Before-and-after object lists:
______
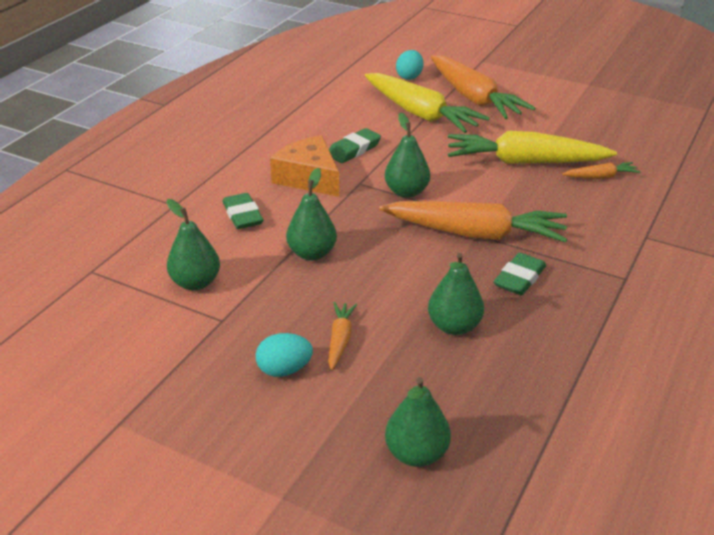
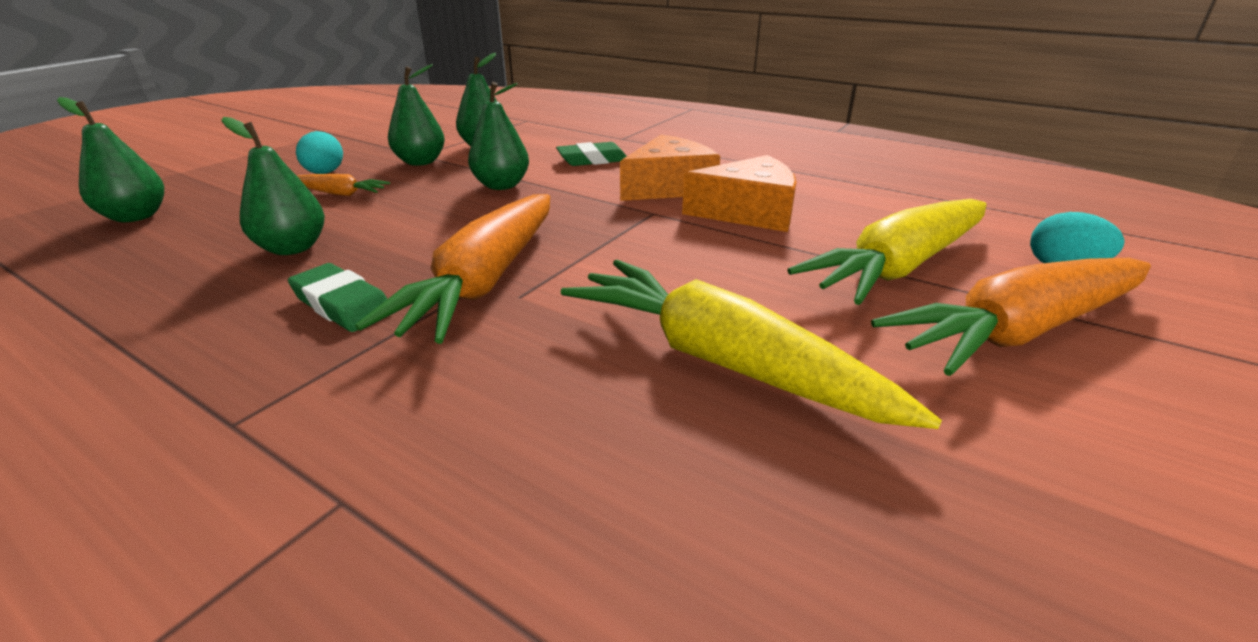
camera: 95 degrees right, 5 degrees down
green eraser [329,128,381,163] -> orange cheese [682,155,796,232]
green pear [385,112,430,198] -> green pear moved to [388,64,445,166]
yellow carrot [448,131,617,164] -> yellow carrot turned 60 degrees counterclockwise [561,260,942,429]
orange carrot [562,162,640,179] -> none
______
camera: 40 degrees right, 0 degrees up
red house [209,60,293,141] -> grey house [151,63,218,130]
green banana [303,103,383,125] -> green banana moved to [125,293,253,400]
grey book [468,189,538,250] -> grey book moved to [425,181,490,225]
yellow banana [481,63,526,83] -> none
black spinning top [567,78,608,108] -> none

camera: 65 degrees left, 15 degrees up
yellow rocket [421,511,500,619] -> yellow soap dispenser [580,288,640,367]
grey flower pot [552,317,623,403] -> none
______
JOB: The lines above, starting at the one with "camera: 95 degrees right, 5 degrees down" and ending at the one with "orange carrot [562,162,640,179] -> none", are the only ones to return, exactly as written.

OUTPUT FOR THIS EXERCISE:
camera: 95 degrees right, 5 degrees down
green eraser [329,128,381,163] -> orange cheese [682,155,796,232]
green pear [385,112,430,198] -> green pear moved to [388,64,445,166]
yellow carrot [448,131,617,164] -> yellow carrot turned 60 degrees counterclockwise [561,260,942,429]
orange carrot [562,162,640,179] -> none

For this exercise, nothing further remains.